■ **PROBLEM TO SOLVE**
The response has to reproduce all entries exactly while excluding their pictures.

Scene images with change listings
┌────────
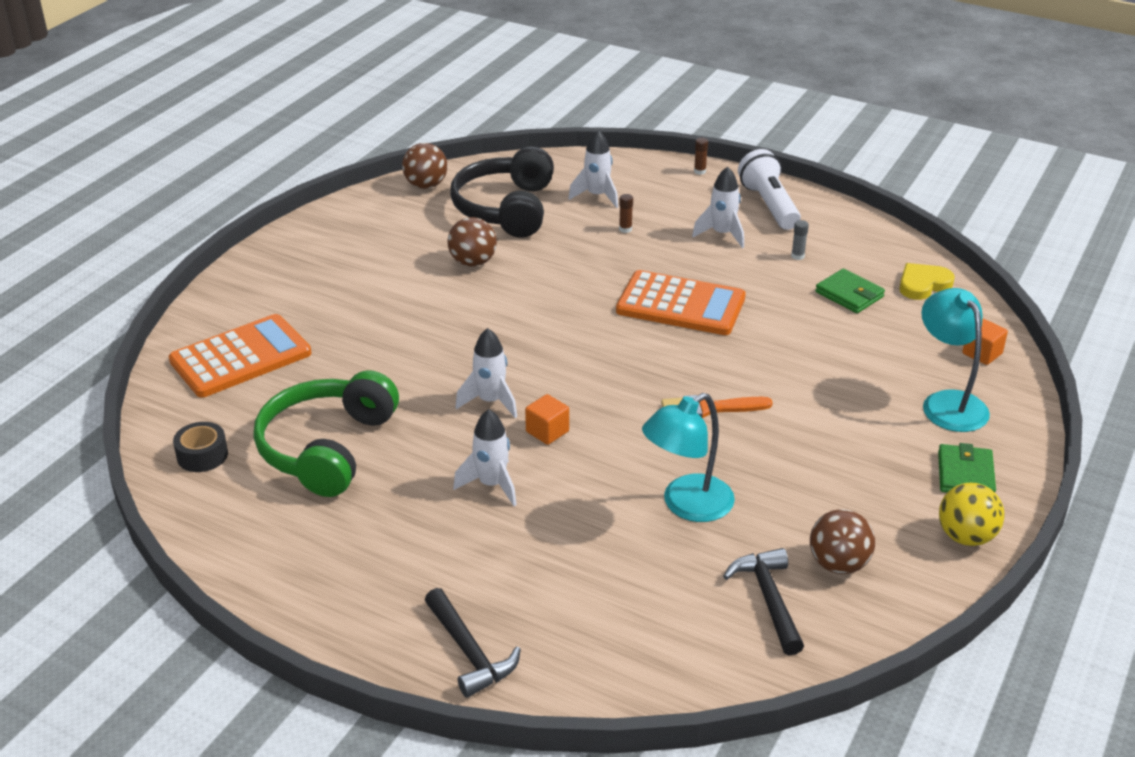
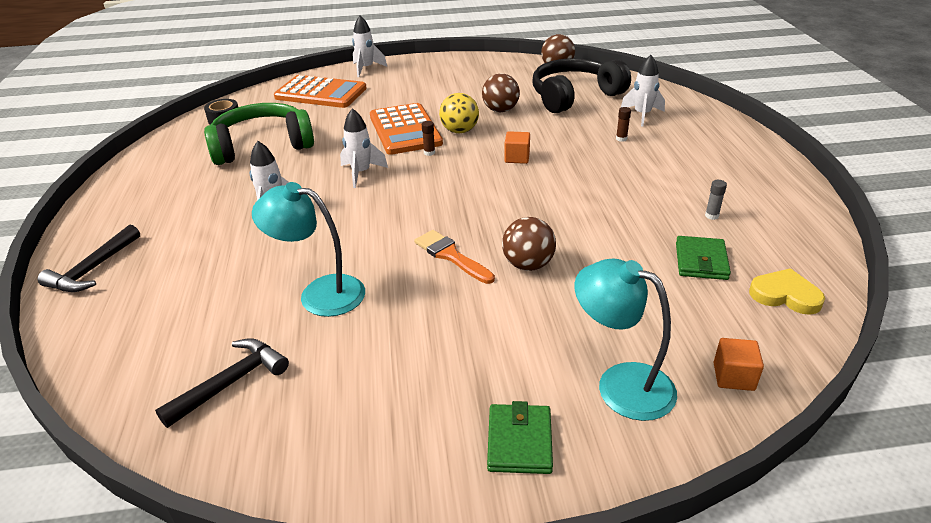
camera: 55 degrees right, 0 degrees up
(547, 431) = (350, 204): orange cube -> orange cube (517, 158)
(680, 305) = (564, 193): orange calculator -> orange calculator (405, 130)
(699, 171) = (744, 135): brown glue stick -> brown glue stick (429, 153)
(722, 234) = (681, 174): white rocket -> white rocket (366, 69)
(769, 205) = (757, 177): white flashlight -> none
(838, 564) = (307, 406): brown ball -> brown ball (528, 265)
(947, 403) = (621, 384): turquoise lamp -> turquoise lamp turned 90 degrees counterclockwise
(965, 474) = (519, 442): green wallet -> green wallet turned 60 degrees counterclockwise
(966, 537) = (418, 481): yellow ball -> yellow ball (459, 131)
└────────
■ **ANSWER SECTION**
camera: 55 degrees right, 0 degrees up
(547, 431) = (350, 204): orange cube -> orange cube (517, 158)
(680, 305) = (564, 193): orange calculator -> orange calculator (405, 130)
(699, 171) = (744, 135): brown glue stick -> brown glue stick (429, 153)
(722, 234) = (681, 174): white rocket -> white rocket (366, 69)
(769, 205) = (757, 177): white flashlight -> none
(838, 564) = (307, 406): brown ball -> brown ball (528, 265)
(947, 403) = (621, 384): turquoise lamp -> turquoise lamp turned 90 degrees counterclockwise
(965, 474) = (519, 442): green wallet -> green wallet turned 60 degrees counterclockwise
(966, 537) = (418, 481): yellow ball -> yellow ball (459, 131)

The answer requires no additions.